_WORK ORDER:_ Every line with "orange" in it must be copied from the data.

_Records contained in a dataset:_
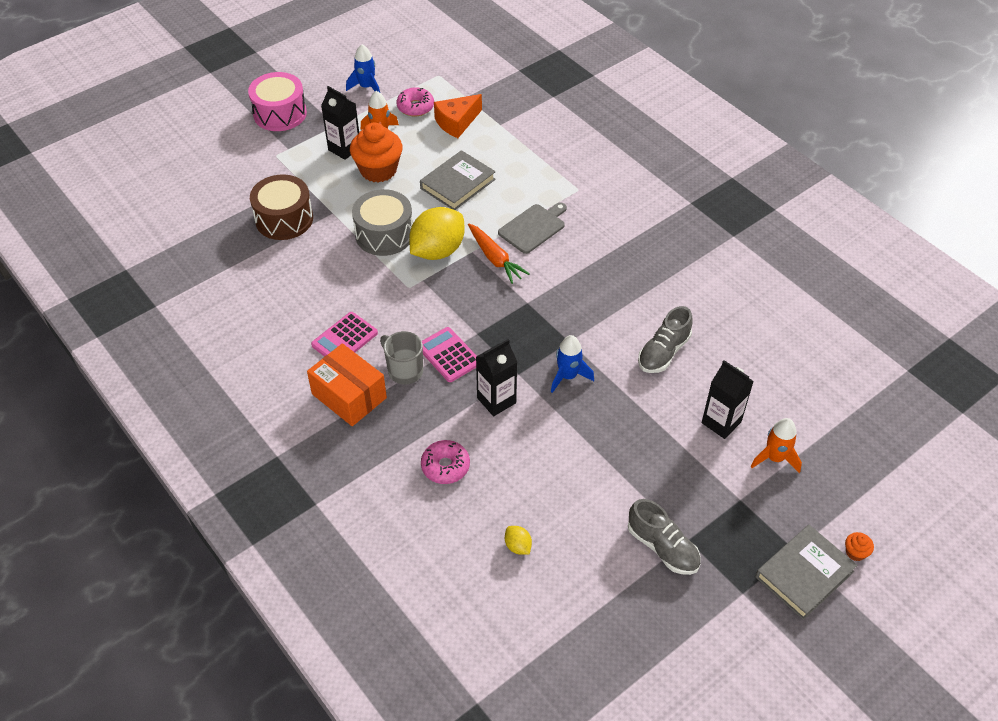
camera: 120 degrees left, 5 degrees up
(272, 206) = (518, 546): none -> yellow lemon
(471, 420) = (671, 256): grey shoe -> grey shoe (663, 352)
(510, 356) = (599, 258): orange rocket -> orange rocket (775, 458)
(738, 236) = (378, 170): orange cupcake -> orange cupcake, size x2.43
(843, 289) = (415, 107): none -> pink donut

_RESULT BELOW:_
(510, 356) = (599, 258): orange rocket -> orange rocket (775, 458)
(738, 236) = (378, 170): orange cupcake -> orange cupcake, size x2.43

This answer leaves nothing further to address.